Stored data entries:
--- START ---
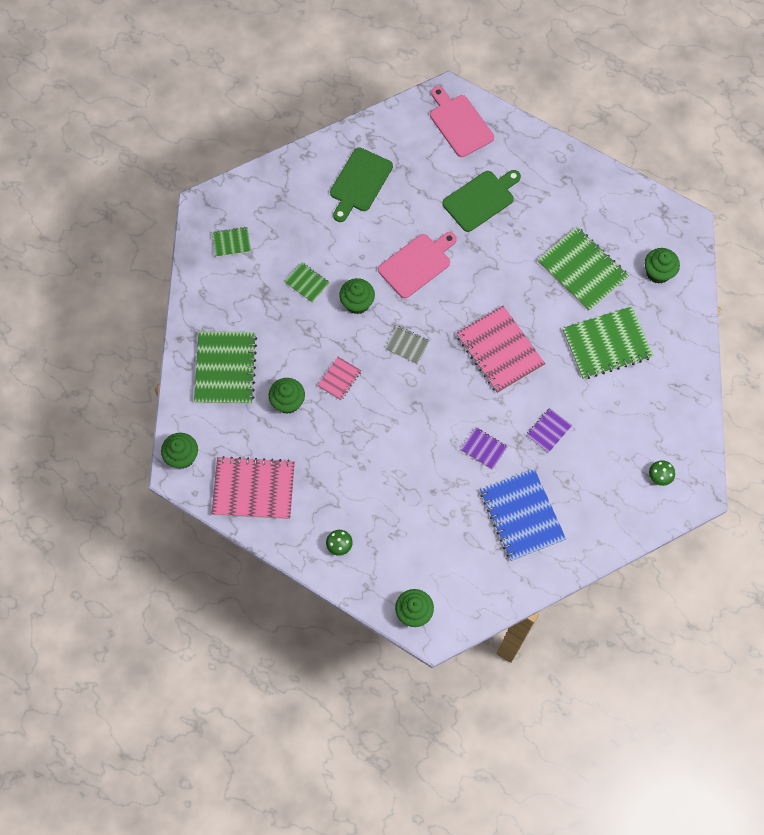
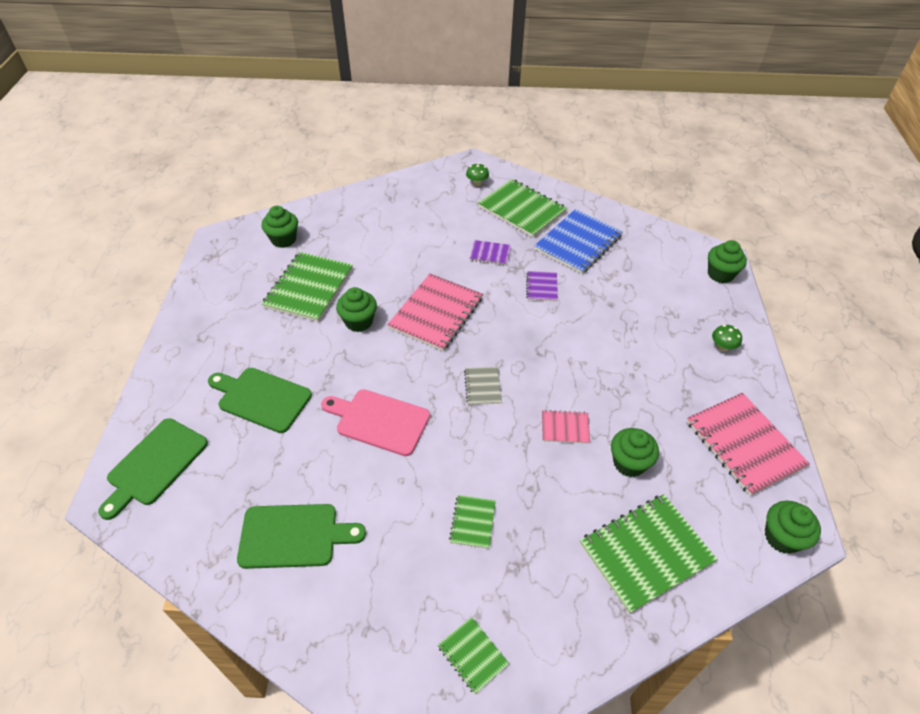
camera: 120 degrees left, 20 degrees down
green cupcake [339,278,375,314] -> green cupcake moved to [336,287,377,332]
pink cutting board [430,86,494,157] -> green cutting board [98,418,208,520]
green notebook [563,306,654,379] -> green notebook moved to [478,179,567,238]

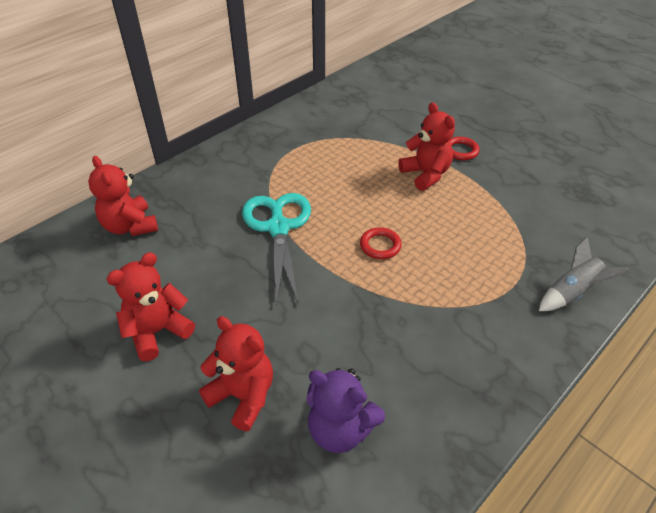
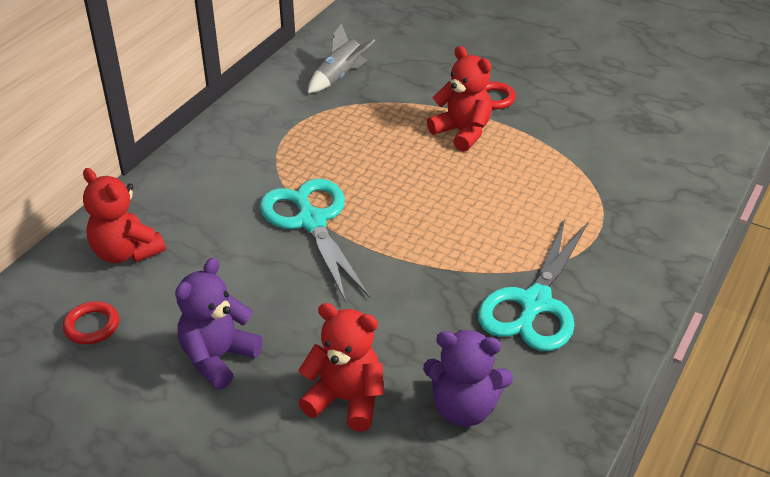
camera: 15 degrees left, 5 degrees down
red teddy bear [107,252,195,361] -> purple teddy bear [175,258,263,389]
red ring [360,228,402,259] -> red ring moved to [63,301,119,344]
grey rocket [539,237,629,311] -> grey rocket moved to [308,23,375,93]
none -> turquoise scissors [478,219,588,351]

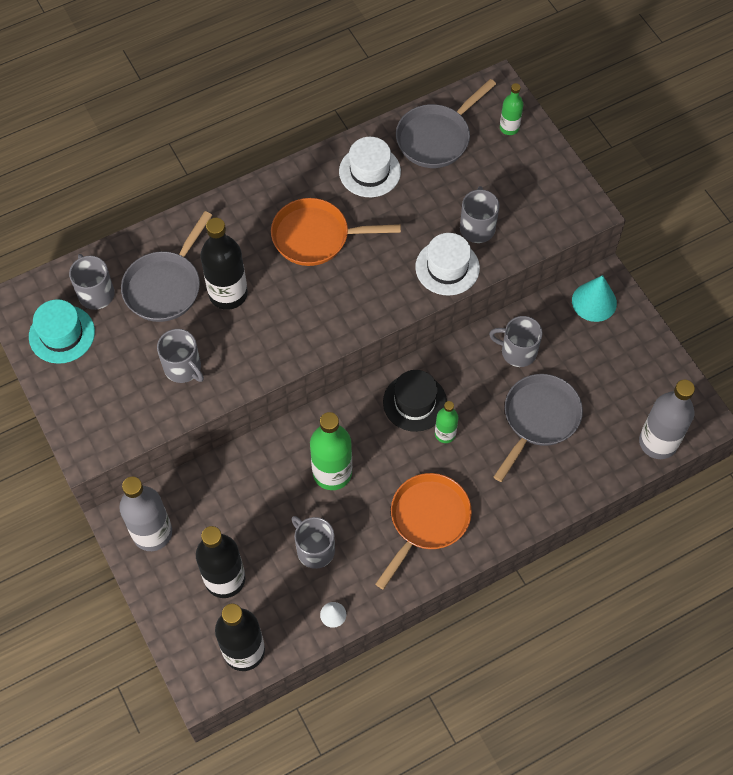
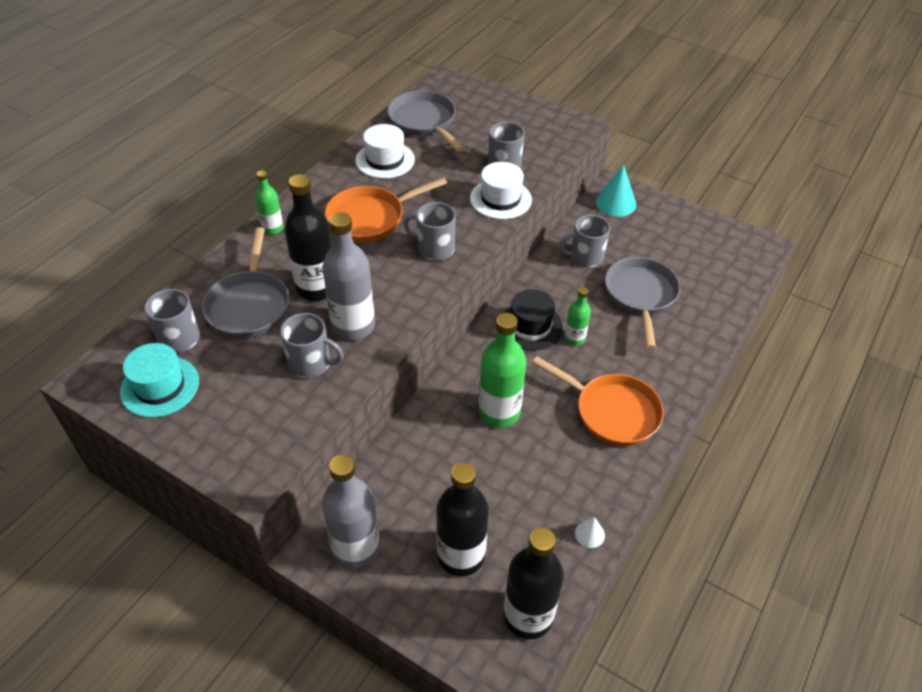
camera: 30 degrees left, 15 degrees down
grey mug [291,516,335,569] -> grey mug moved to [403,202,456,261]
orange pan [376,473,472,589] -> orange pan turned 120 degrees clockwise [532,356,664,446]
grey pan [396,79,496,168] -> grey pan turned 135 degrees clockwise [387,91,465,152]
green bottle [500,83,523,135] -> green bottle moved to [255,170,283,235]
grey bottle [639,380,695,459] -> grey bottle moved to [322,212,375,341]

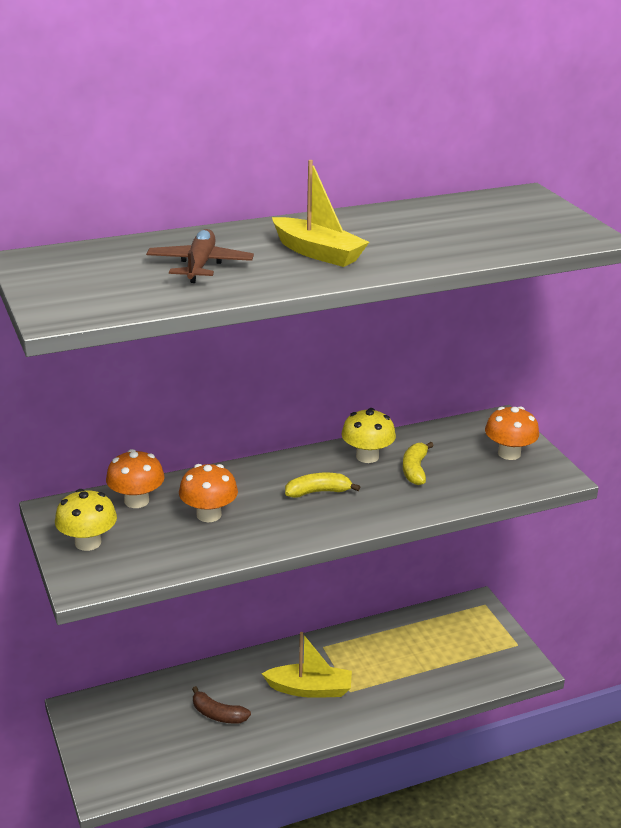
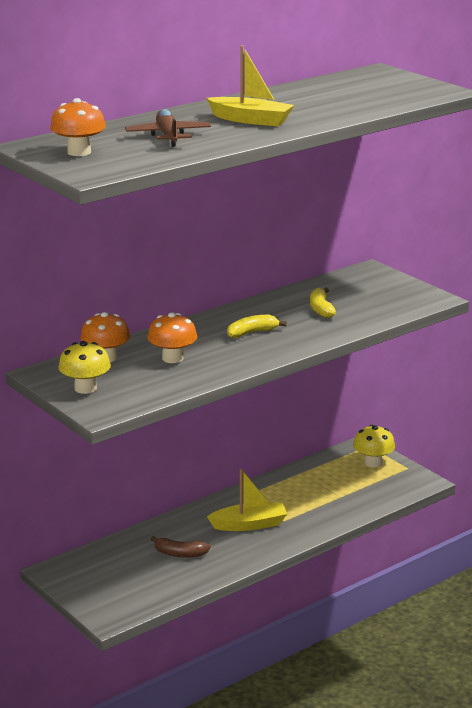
camera: 15 degrees left, 5 degrees down
yellow mushroom [341,408,396,463] -> yellow mushroom moved to [353,425,395,468]
orange mushroom [485,406,539,460] -> orange mushroom moved to [50,98,106,156]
--- END ---
What is required: Restate the entries above word for word, and keep the pictures out.

Reply:
camera: 120 degrees left, 20 degrees down
green cupcake [339,278,375,314] -> green cupcake moved to [336,287,377,332]
pink cutting board [430,86,494,157] -> green cutting board [98,418,208,520]
green notebook [563,306,654,379] -> green notebook moved to [478,179,567,238]

camera: 15 degrees left, 5 degrees down
red teddy bear [107,252,195,361] -> purple teddy bear [175,258,263,389]
red ring [360,228,402,259] -> red ring moved to [63,301,119,344]
grey rocket [539,237,629,311] -> grey rocket moved to [308,23,375,93]
none -> turquoise scissors [478,219,588,351]

camera: 30 degrees left, 15 degrees down
grey mug [291,516,335,569] -> grey mug moved to [403,202,456,261]
orange pan [376,473,472,589] -> orange pan turned 120 degrees clockwise [532,356,664,446]
grey pan [396,79,496,168] -> grey pan turned 135 degrees clockwise [387,91,465,152]
green bottle [500,83,523,135] -> green bottle moved to [255,170,283,235]
grey bottle [639,380,695,459] -> grey bottle moved to [322,212,375,341]

camera: 15 degrees left, 5 degrees down
yellow mushroom [341,408,396,463] -> yellow mushroom moved to [353,425,395,468]
orange mushroom [485,406,539,460] -> orange mushroom moved to [50,98,106,156]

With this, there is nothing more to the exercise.